◆ **Given problem**
Switch each occurrence of "green wooden bench" to "green park bench" throughout the material below. Reproduce every other line of the material unchanged, and leave the pictures out.

◆ **Records provided**
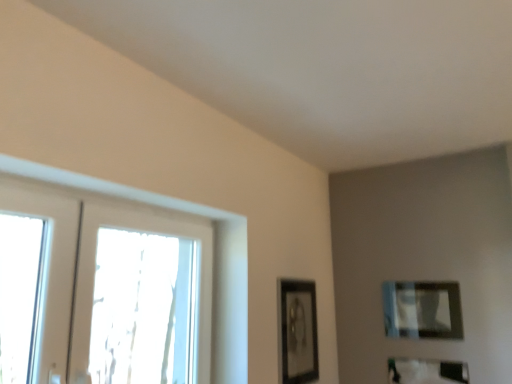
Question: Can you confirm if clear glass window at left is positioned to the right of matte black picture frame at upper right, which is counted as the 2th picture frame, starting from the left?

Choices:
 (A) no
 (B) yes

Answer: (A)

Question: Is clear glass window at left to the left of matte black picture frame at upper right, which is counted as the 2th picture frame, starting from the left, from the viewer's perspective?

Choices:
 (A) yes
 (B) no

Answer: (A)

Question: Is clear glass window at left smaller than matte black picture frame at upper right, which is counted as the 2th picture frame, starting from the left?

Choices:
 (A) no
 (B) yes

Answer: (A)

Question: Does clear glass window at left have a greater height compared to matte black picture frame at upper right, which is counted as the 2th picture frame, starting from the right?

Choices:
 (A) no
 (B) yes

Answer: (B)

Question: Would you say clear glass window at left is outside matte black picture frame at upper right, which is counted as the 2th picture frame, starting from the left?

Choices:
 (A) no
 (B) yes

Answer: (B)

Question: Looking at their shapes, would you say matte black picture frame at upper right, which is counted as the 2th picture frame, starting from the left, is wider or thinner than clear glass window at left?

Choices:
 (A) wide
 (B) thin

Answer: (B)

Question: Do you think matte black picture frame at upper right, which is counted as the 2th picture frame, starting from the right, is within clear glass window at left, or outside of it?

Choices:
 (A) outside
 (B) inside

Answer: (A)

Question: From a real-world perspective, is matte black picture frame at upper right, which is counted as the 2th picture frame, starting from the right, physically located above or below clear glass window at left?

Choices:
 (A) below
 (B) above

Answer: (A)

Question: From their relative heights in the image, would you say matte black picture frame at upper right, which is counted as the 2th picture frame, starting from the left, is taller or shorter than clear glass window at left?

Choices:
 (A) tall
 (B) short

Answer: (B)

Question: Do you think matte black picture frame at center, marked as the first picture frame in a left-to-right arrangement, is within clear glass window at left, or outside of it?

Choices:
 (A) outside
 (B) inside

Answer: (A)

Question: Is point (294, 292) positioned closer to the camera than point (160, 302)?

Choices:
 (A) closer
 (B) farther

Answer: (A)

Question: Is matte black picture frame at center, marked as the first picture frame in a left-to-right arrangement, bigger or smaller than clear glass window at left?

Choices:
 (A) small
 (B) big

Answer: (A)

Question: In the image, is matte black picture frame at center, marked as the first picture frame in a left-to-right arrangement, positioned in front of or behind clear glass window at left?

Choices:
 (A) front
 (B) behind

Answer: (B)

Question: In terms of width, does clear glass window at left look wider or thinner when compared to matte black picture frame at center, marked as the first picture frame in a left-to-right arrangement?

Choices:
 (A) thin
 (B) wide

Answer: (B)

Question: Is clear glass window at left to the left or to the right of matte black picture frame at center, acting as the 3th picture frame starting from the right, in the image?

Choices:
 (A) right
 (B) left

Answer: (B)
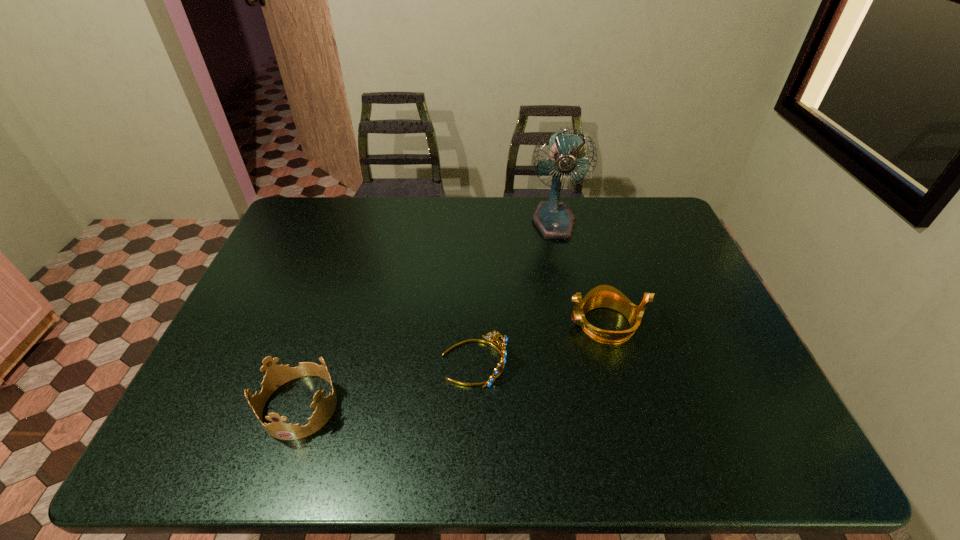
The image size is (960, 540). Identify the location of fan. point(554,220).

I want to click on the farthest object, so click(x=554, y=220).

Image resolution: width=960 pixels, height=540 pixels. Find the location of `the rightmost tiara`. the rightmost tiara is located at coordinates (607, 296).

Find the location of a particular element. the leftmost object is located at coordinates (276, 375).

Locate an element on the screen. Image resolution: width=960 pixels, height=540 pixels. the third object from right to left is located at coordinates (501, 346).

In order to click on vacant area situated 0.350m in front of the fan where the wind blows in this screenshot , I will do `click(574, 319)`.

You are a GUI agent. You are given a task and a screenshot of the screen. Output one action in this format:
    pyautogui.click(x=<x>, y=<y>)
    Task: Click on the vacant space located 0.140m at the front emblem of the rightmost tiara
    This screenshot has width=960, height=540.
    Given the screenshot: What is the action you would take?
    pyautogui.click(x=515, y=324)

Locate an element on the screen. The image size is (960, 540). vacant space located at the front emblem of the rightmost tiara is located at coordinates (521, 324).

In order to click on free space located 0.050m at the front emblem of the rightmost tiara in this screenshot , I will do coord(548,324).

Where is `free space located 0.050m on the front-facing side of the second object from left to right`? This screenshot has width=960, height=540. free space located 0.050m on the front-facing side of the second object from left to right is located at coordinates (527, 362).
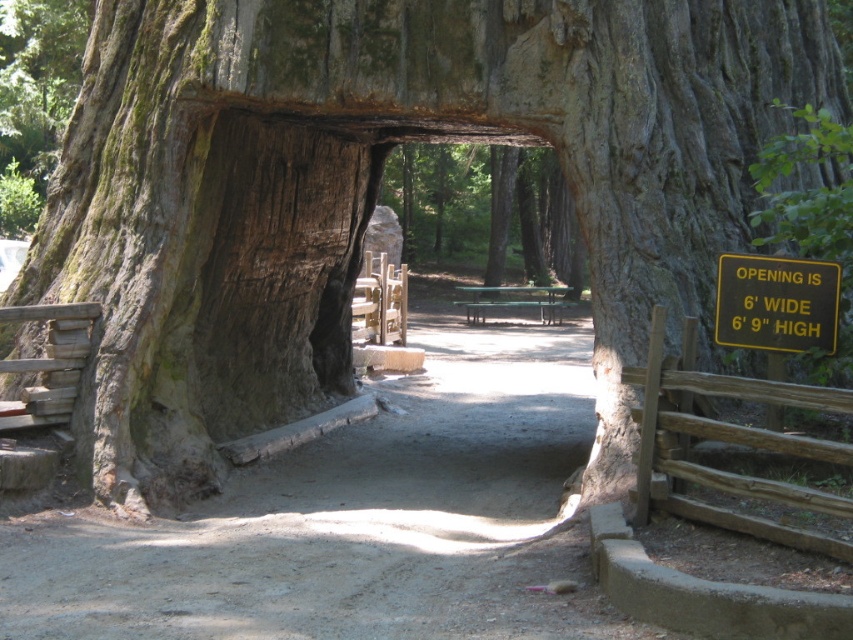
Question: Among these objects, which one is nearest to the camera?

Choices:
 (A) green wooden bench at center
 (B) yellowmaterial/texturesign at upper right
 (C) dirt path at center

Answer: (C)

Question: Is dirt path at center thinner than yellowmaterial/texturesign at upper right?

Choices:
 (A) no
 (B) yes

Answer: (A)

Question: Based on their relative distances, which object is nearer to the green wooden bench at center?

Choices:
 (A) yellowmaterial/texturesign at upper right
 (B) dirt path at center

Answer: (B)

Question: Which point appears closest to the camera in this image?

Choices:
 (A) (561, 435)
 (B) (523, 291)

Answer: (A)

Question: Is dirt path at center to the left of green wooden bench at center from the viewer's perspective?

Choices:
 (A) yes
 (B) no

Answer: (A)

◆ **Solution to this exercise**
Question: Can you confirm if clear glass window at left is positioned to the right of matte black picture frame at upper right, which is counted as the 2th picture frame, starting from the left?

Choices:
 (A) no
 (B) yes

Answer: (A)

Question: Is clear glass window at left to the left of matte black picture frame at upper right, which is counted as the 2th picture frame, starting from the left, from the viewer's perspective?

Choices:
 (A) yes
 (B) no

Answer: (A)

Question: Is clear glass window at left smaller than matte black picture frame at upper right, which is counted as the 2th picture frame, starting from the left?

Choices:
 (A) no
 (B) yes

Answer: (A)

Question: Does clear glass window at left have a greater height compared to matte black picture frame at upper right, which is counted as the 2th picture frame, starting from the right?

Choices:
 (A) no
 (B) yes

Answer: (B)

Question: Would you say clear glass window at left is outside matte black picture frame at upper right, which is counted as the 2th picture frame, starting from the left?

Choices:
 (A) no
 (B) yes

Answer: (B)

Question: Looking at their shapes, would you say matte black picture frame at upper right, which is counted as the 2th picture frame, starting from the left, is wider or thinner than clear glass window at left?

Choices:
 (A) wide
 (B) thin

Answer: (B)

Question: Do you think matte black picture frame at upper right, which is counted as the 2th picture frame, starting from the right, is within clear glass window at left, or outside of it?

Choices:
 (A) outside
 (B) inside

Answer: (A)

Question: From a real-world perspective, is matte black picture frame at upper right, which is counted as the 2th picture frame, starting from the right, physically located above or below clear glass window at left?

Choices:
 (A) below
 (B) above

Answer: (A)

Question: From their relative heights in the image, would you say matte black picture frame at upper right, which is counted as the 2th picture frame, starting from the left, is taller or shorter than clear glass window at left?

Choices:
 (A) tall
 (B) short

Answer: (B)

Question: Do you think matte black picture frame at center, marked as the first picture frame in a left-to-right arrangement, is within clear glass window at left, or outside of it?

Choices:
 (A) outside
 (B) inside

Answer: (A)

Question: Is point (294, 292) positioned closer to the camera than point (160, 302)?

Choices:
 (A) closer
 (B) farther

Answer: (A)

Question: Is matte black picture frame at center, marked as the first picture frame in a left-to-right arrangement, bigger or smaller than clear glass window at left?

Choices:
 (A) small
 (B) big

Answer: (A)

Question: In the image, is matte black picture frame at center, marked as the first picture frame in a left-to-right arrangement, positioned in front of or behind clear glass window at left?

Choices:
 (A) front
 (B) behind

Answer: (B)

Question: In terms of width, does clear glass window at left look wider or thinner when compared to matte black picture frame at center, marked as the first picture frame in a left-to-right arrangement?

Choices:
 (A) thin
 (B) wide

Answer: (B)

Question: Is clear glass window at left to the left or to the right of matte black picture frame at center, acting as the 3th picture frame starting from the right, in the image?

Choices:
 (A) right
 (B) left

Answer: (B)
The image size is (960, 540). Identify the location of fan. point(554,220).

I want to click on the farthest object, so click(x=554, y=220).

Image resolution: width=960 pixels, height=540 pixels. Find the location of `the rightmost tiara`. the rightmost tiara is located at coordinates (607, 296).

Find the location of a particular element. the leftmost object is located at coordinates (276, 375).

Locate an element on the screen. Image resolution: width=960 pixels, height=540 pixels. the third object from right to left is located at coordinates (501, 346).

In order to click on vacant area situated 0.350m in front of the fan where the wind blows in this screenshot , I will do `click(574, 319)`.

You are a GUI agent. You are given a task and a screenshot of the screen. Output one action in this format:
    pyautogui.click(x=<x>, y=<y>)
    Task: Click on the vacant space located 0.140m at the front emblem of the rightmost tiara
    This screenshot has width=960, height=540.
    Given the screenshot: What is the action you would take?
    pyautogui.click(x=515, y=324)

Locate an element on the screen. The image size is (960, 540). vacant space located at the front emblem of the rightmost tiara is located at coordinates (521, 324).

In order to click on free space located 0.050m at the front emblem of the rightmost tiara in this screenshot , I will do coord(548,324).

Where is `free space located 0.050m on the front-facing side of the second object from left to right`? This screenshot has width=960, height=540. free space located 0.050m on the front-facing side of the second object from left to right is located at coordinates (527, 362).
Question: Among these objects, which one is nearest to the camera?

Choices:
 (A) green park bench at center
 (B) yellowmaterial/texturesign at upper right
 (C) dirt path at center

Answer: (C)

Question: Is dirt path at center thinner than yellowmaterial/texturesign at upper right?

Choices:
 (A) no
 (B) yes

Answer: (A)

Question: Based on their relative distances, which object is nearer to the green park bench at center?

Choices:
 (A) yellowmaterial/texturesign at upper right
 (B) dirt path at center

Answer: (B)

Question: Which point appears closest to the camera in this image?

Choices:
 (A) (561, 435)
 (B) (523, 291)

Answer: (A)

Question: Is dirt path at center to the left of green park bench at center from the viewer's perspective?

Choices:
 (A) yes
 (B) no

Answer: (A)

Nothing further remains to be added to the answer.